Goal of the exercise:
Reproduce nothing but the lines from the start of the material through the line that includes "none -> yellow brick J10:K10 level 1", both ends included, and omit every picture.
————————
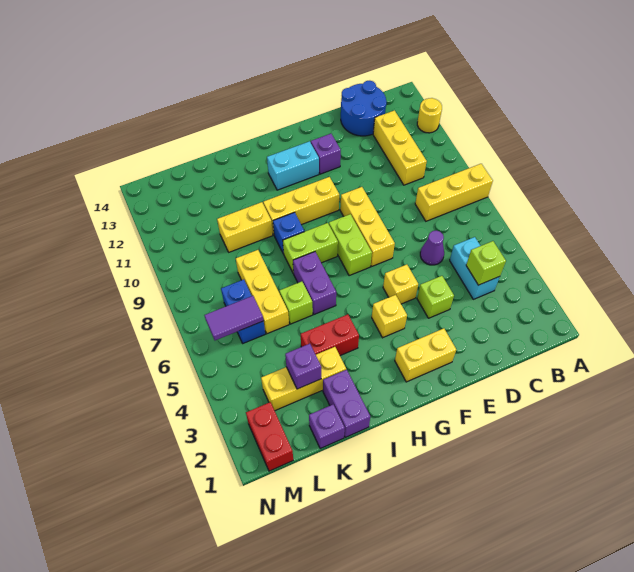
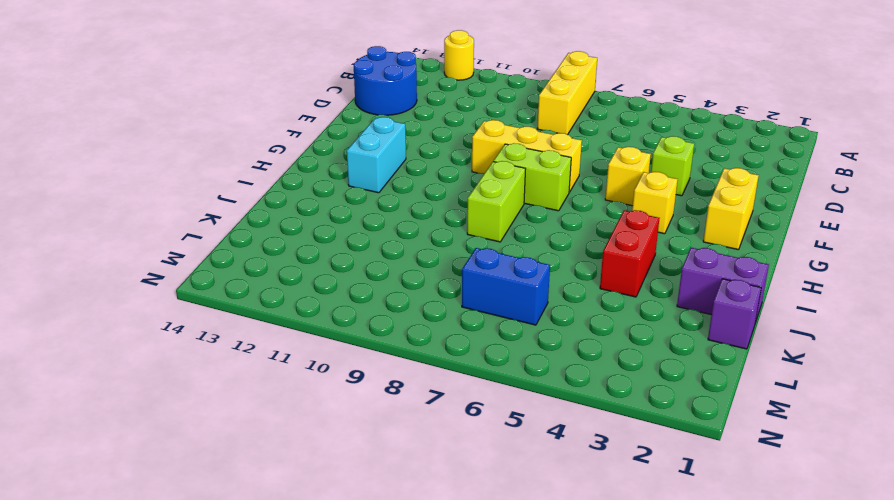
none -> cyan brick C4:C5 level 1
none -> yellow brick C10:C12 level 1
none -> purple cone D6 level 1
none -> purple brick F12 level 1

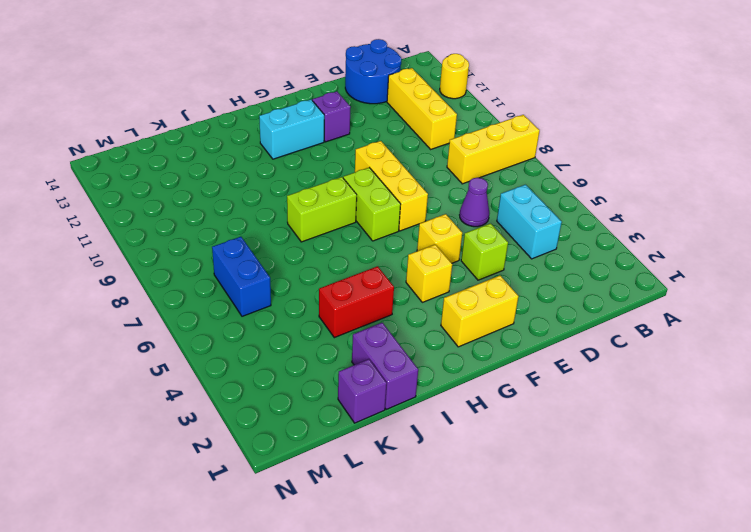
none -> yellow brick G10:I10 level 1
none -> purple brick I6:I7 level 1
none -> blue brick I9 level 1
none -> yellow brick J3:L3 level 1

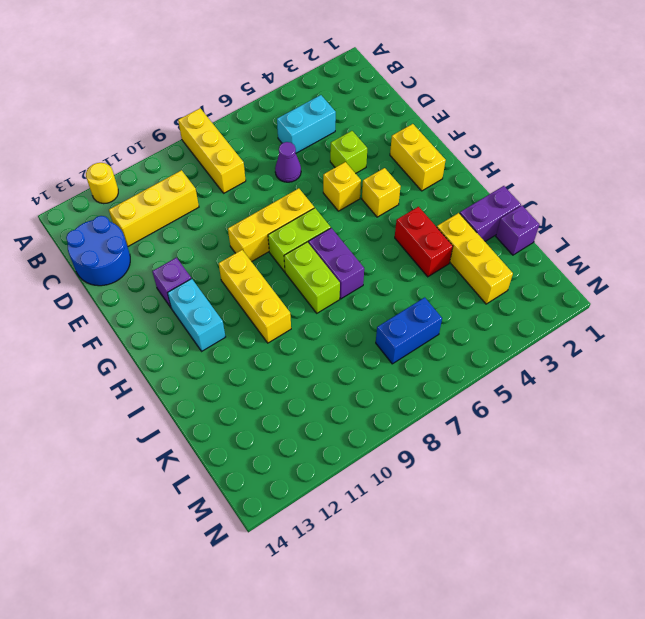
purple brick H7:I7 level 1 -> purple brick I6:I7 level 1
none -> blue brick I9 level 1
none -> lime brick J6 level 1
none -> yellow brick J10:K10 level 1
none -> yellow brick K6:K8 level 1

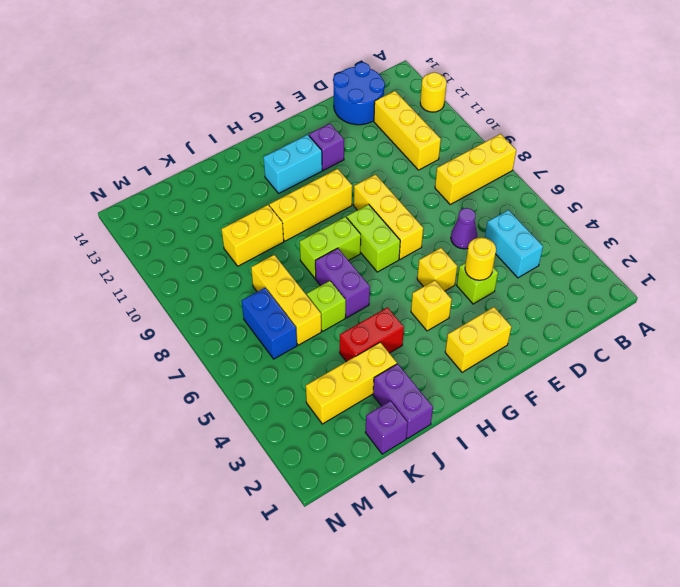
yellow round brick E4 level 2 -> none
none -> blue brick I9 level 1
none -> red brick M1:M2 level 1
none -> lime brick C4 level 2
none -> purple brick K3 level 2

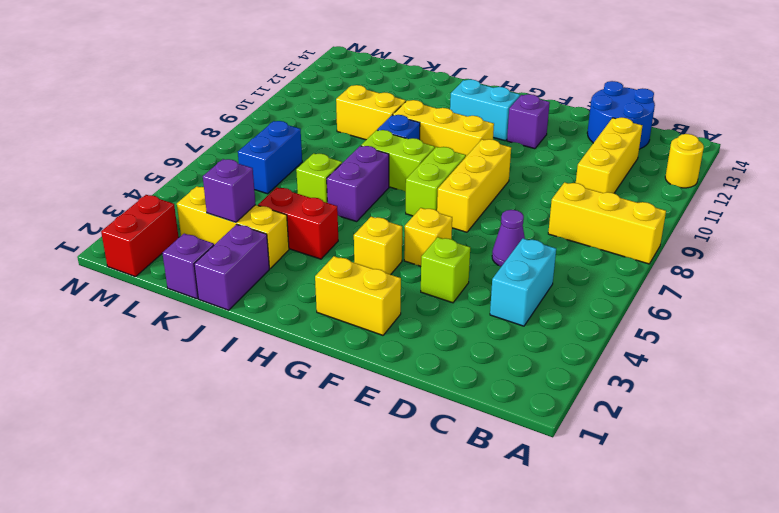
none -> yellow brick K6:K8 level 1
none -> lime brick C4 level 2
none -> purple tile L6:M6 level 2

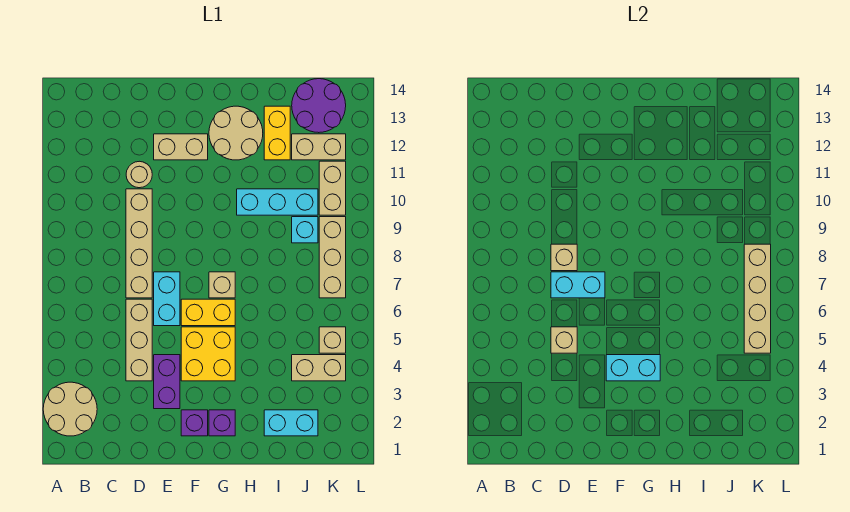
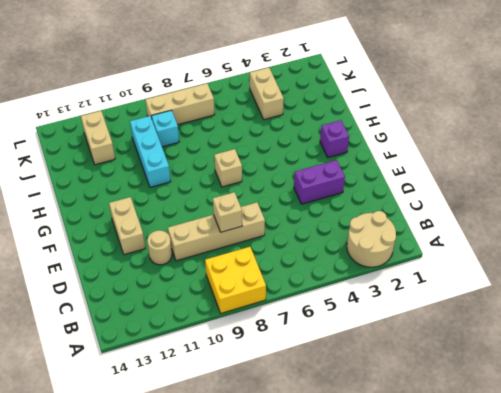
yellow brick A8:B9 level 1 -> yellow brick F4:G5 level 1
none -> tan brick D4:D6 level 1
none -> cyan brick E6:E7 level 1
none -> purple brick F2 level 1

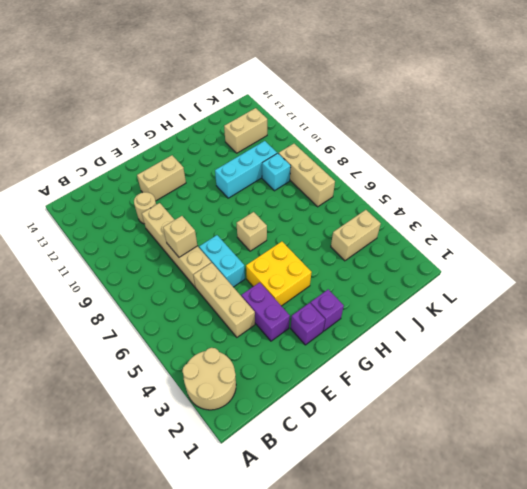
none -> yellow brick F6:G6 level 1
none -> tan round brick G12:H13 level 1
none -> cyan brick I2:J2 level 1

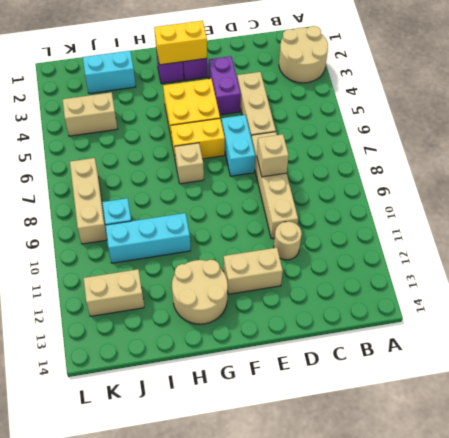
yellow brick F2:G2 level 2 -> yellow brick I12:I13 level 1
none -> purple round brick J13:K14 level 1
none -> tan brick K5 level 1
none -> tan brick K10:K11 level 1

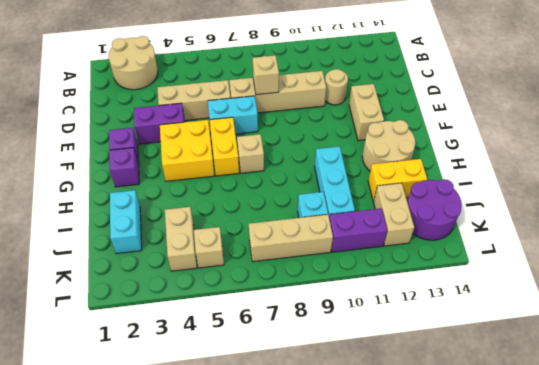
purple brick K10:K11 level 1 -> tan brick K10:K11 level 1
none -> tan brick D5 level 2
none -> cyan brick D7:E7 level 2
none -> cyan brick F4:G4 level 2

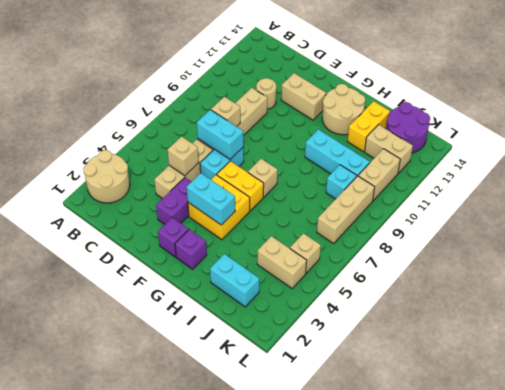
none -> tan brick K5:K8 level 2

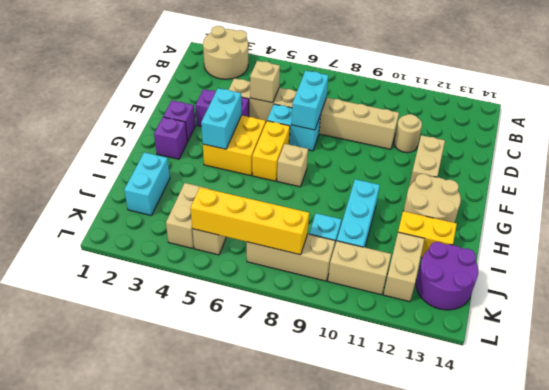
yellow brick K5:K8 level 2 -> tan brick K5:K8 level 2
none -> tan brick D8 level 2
————————
Exercise answer:
none -> cyan brick C4:C5 level 1
none -> yellow brick C10:C12 level 1
none -> purple cone D6 level 1
none -> purple brick F12 level 1

none -> yellow brick G10:I10 level 1
none -> purple brick I6:I7 level 1
none -> blue brick I9 level 1
none -> yellow brick J3:L3 level 1

purple brick H7:I7 level 1 -> purple brick I6:I7 level 1
none -> blue brick I9 level 1
none -> lime brick J6 level 1
none -> yellow brick J10:K10 level 1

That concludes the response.